▶ [SOURCE DATA]
────
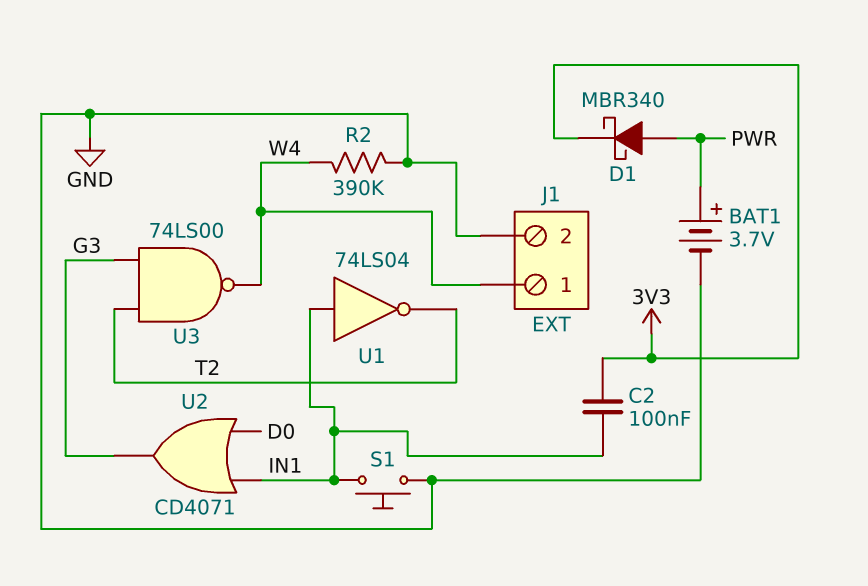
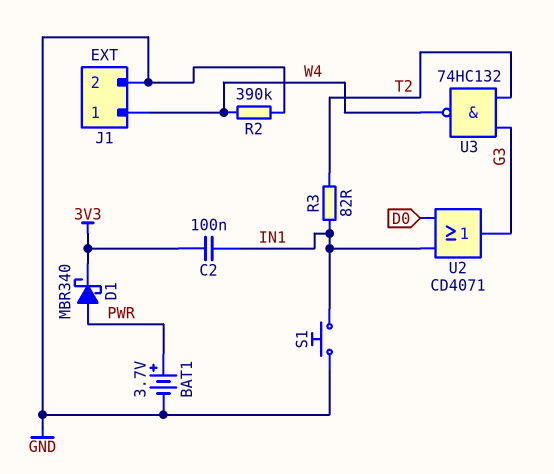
R3: none -> 82 (IN1, T2)
U1: NOT 74LS04 (in IN1, out T2) -> none
U3: NAND 74LS00 (in G3, in T2, out W4) -> NAND 74HC132 (in G3, in T2, out W4)

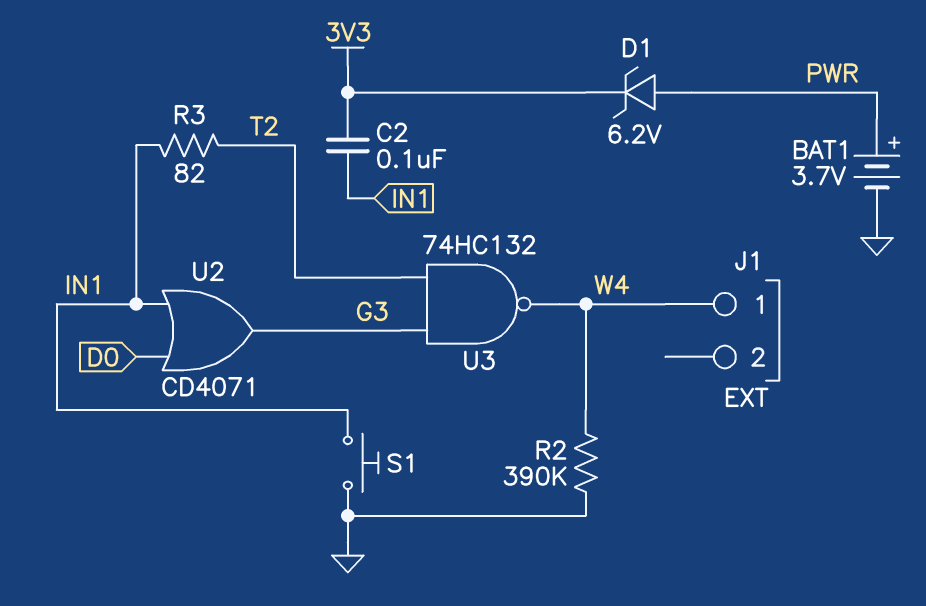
D1: schottky MBR340 (A PWR, K 3V3) -> zener 6.2V (A PWR, K 3V3)
J1 pin 2: GND -> none

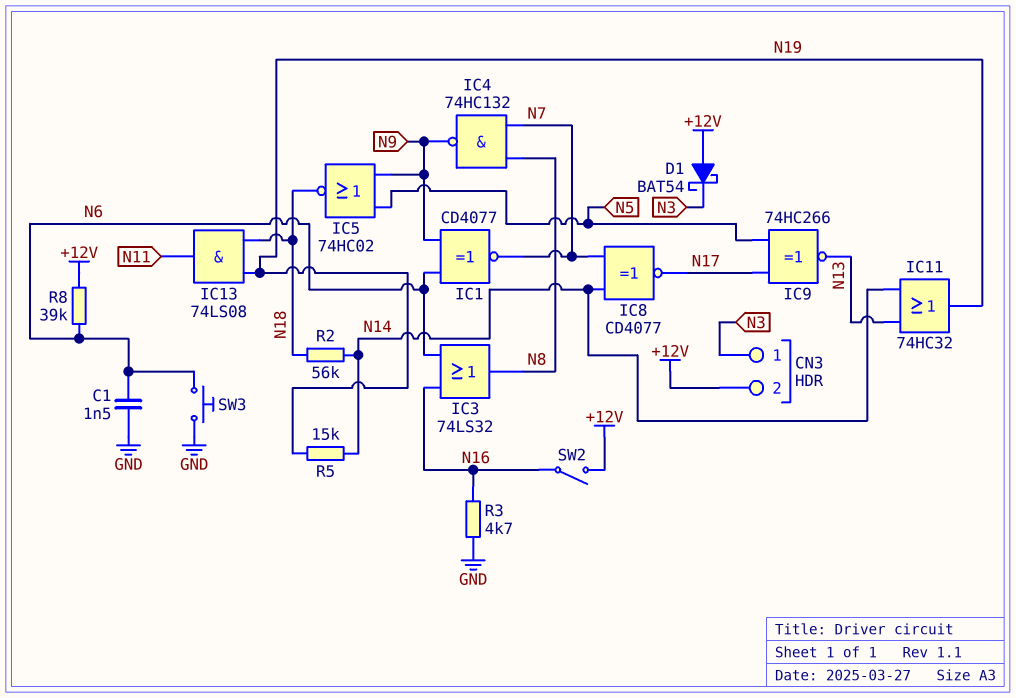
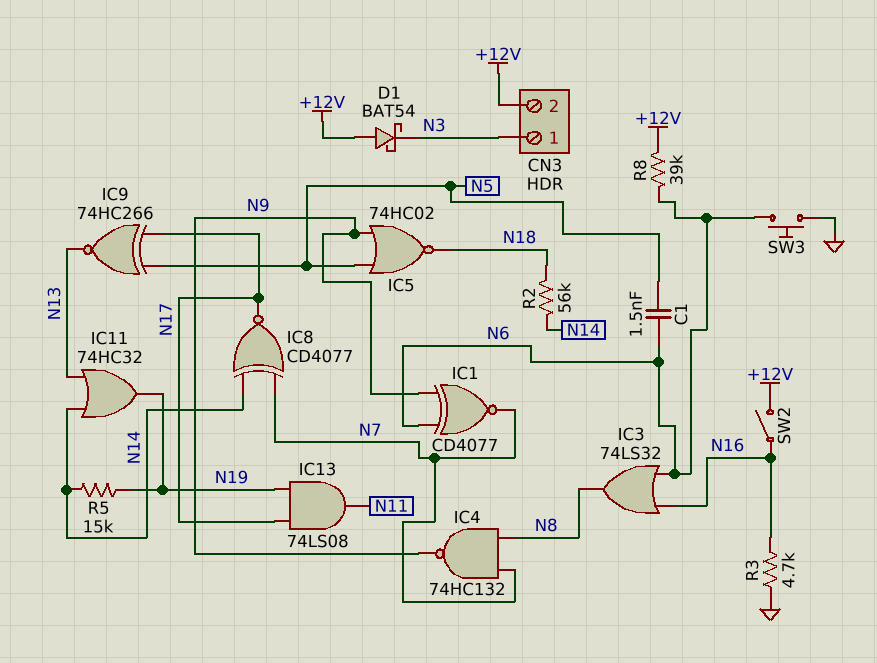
C1: 1.5nF (GND, N6) -> 1.5nF (N5, N6)
IC13: AND 74LS08 (in N18, in N19, out N11) -> AND 74LS08 (in N17, in N19, out N11)

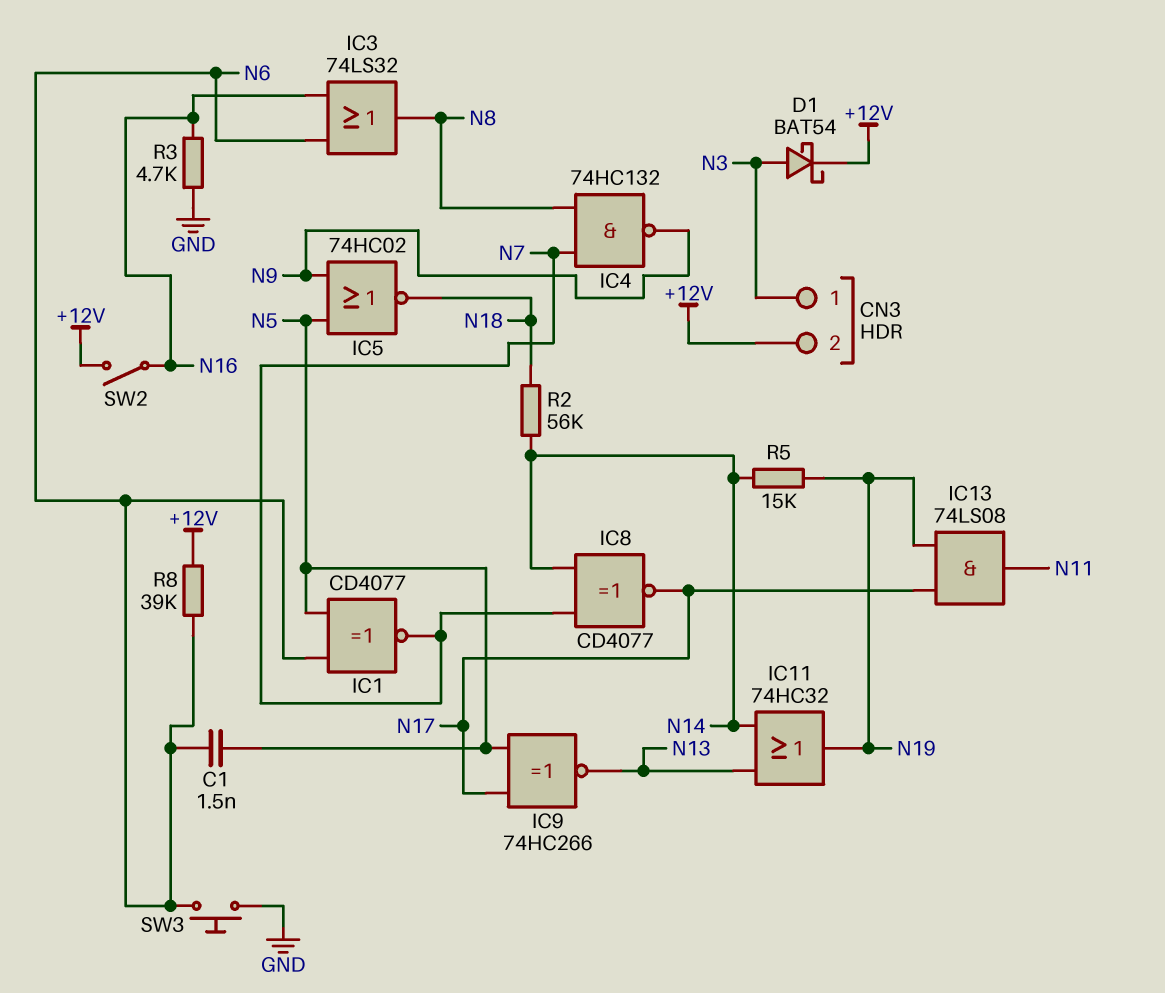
D1: schottky BAT54 (A +12V, K N3) -> schottky BAT54 (A N3, K +12V)
IC1: XNOR CD4077 (in N6, in N9, out N7) -> XNOR CD4077 (in N5, in N6, out N7)

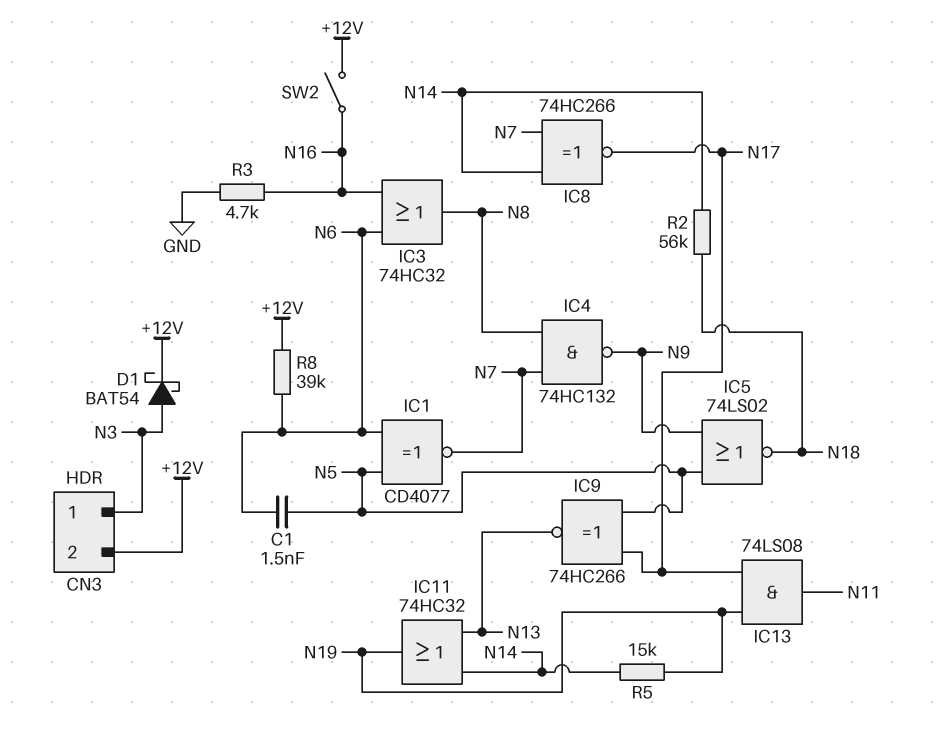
IC3: OR 74LS32 (in N6, in N16, out N8) -> OR 74HC32 (in N6, in N16, out N8)
IC5: NOR 74HC02 (in N5, in N9, out N18) -> NOR 74LS02 (in N5, in N9, out N18)
IC8: XNOR CD4077 (in N7, in N14, out N17) -> XNOR 74HC266 (in N7, in N14, out N17)
SW3: button (GND, N6) -> none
────
In the listing above, find the line containing "U1: NOT 74LS04 (in IN1, out T2) -> none". Output it and every line after it up to and including the line containing "IC13: AND 74LS08", exactly, but skip the pictures.

U1: NOT 74LS04 (in IN1, out T2) -> none
U3: NAND 74LS00 (in G3, in T2, out W4) -> NAND 74HC132 (in G3, in T2, out W4)

D1: schottky MBR340 (A PWR, K 3V3) -> zener 6.2V (A PWR, K 3V3)
J1 pin 2: GND -> none

C1: 1.5nF (GND, N6) -> 1.5nF (N5, N6)
IC13: AND 74LS08 (in N18, in N19, out N11) -> AND 74LS08 (in N17, in N19, out N11)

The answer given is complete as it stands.